◆ **Action item**
Write out the whole listing below exactly, skipping each picture.

◆ **Data for review**
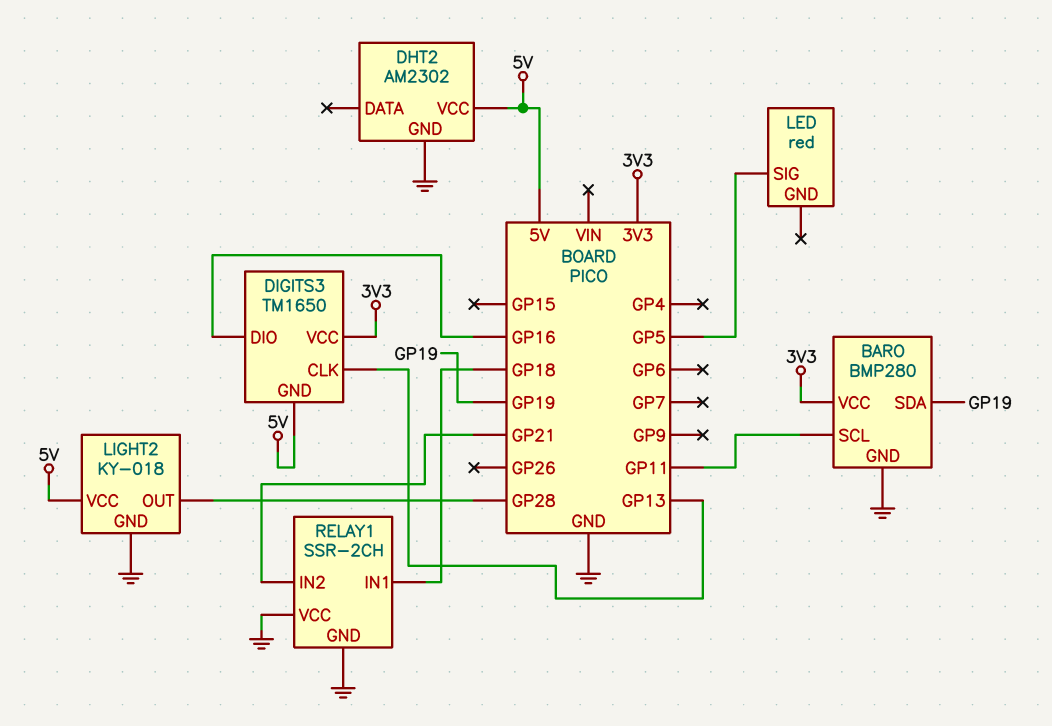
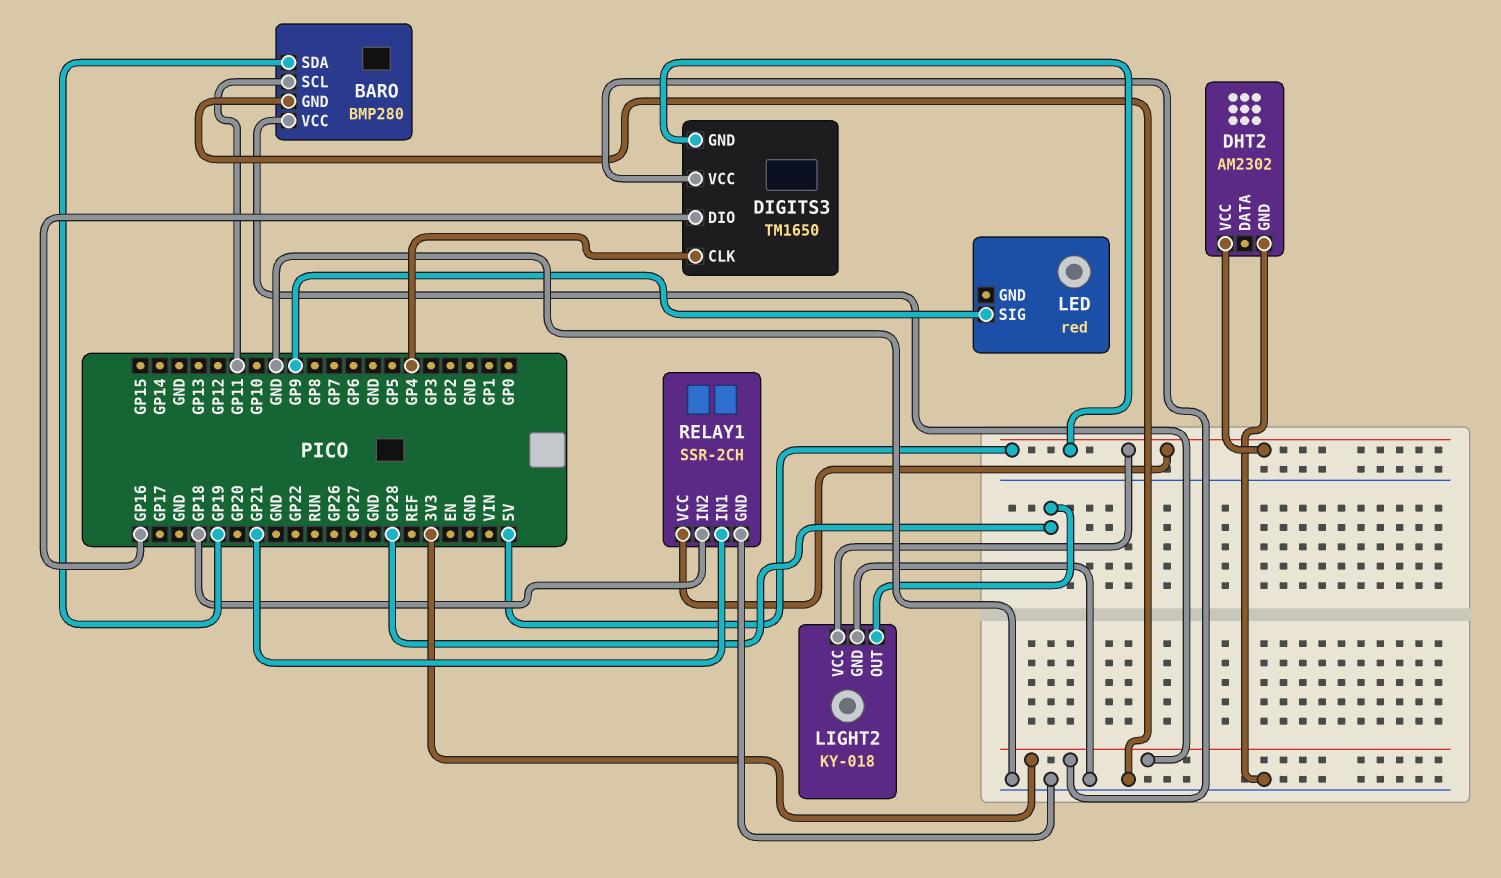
DIGITS3 pin CLK: GP13 -> GP4
LED pin SIG: GP5 -> GP9
RELAY1 pin IN1: GP18 -> GP21
RELAY1 pin IN2: GP21 -> GP18
RELAY1 pin VCC: GND -> 5V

◆ **Result of this exercise**
DIGITS3 pin CLK: GP13 -> GP4
LED pin SIG: GP5 -> GP9
RELAY1 pin IN1: GP18 -> GP21
RELAY1 pin IN2: GP21 -> GP18
RELAY1 pin VCC: GND -> 5V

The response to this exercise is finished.